#### Extracted material ####
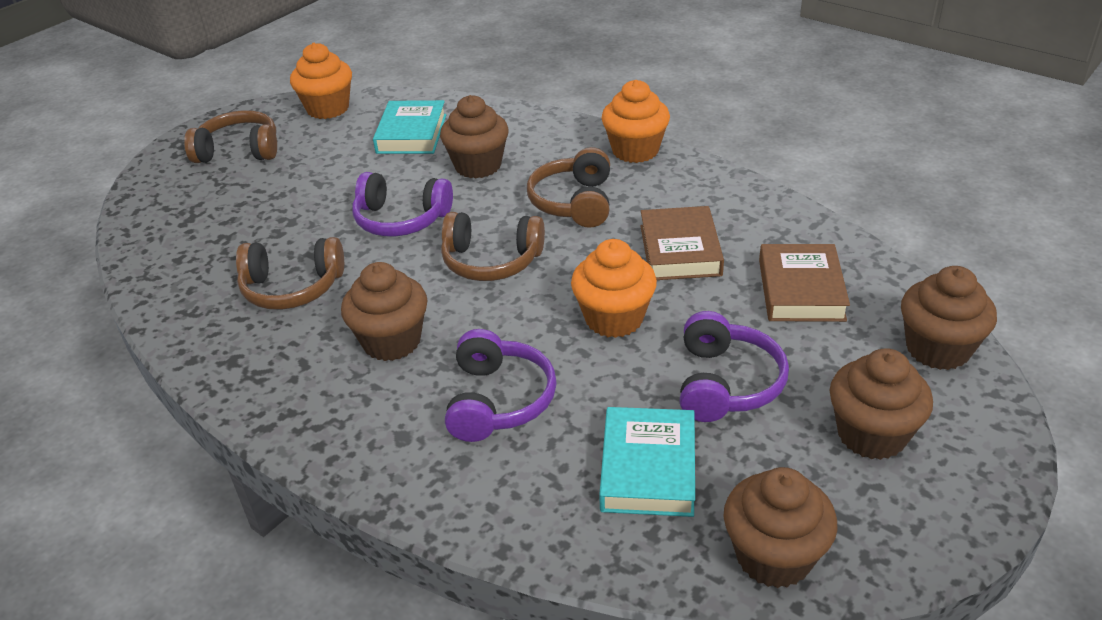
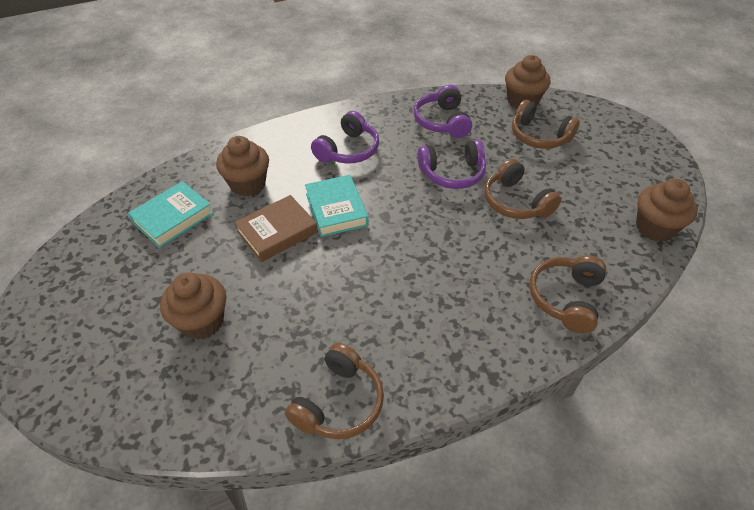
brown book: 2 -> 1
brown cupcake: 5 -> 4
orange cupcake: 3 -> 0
####
#### Extracted material ####
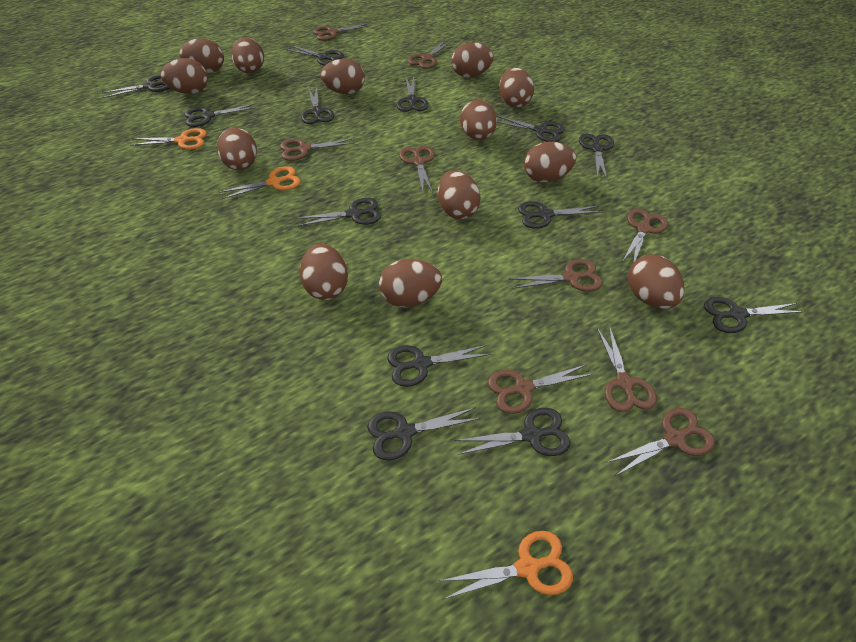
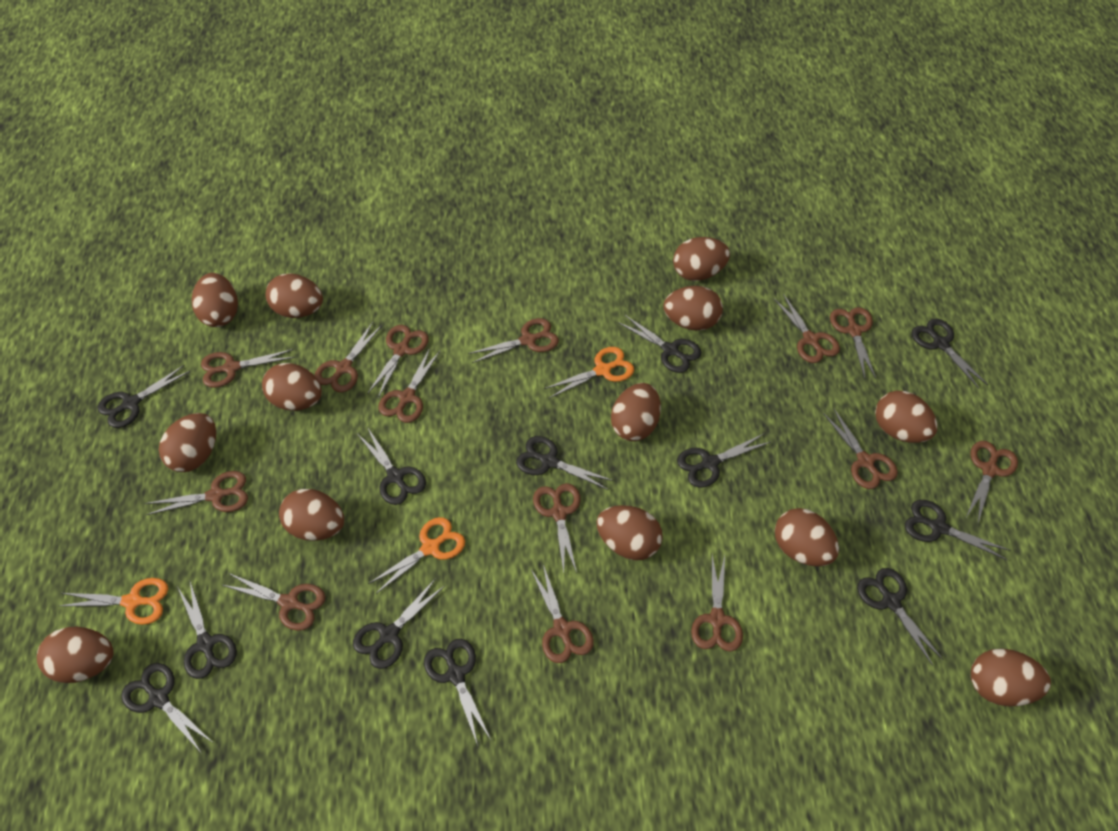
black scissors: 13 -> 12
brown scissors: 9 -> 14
####
About this task: Go through the records and report each line that contains "scissors".

Completed exercise:
black scissors: 13 -> 12
brown scissors: 9 -> 14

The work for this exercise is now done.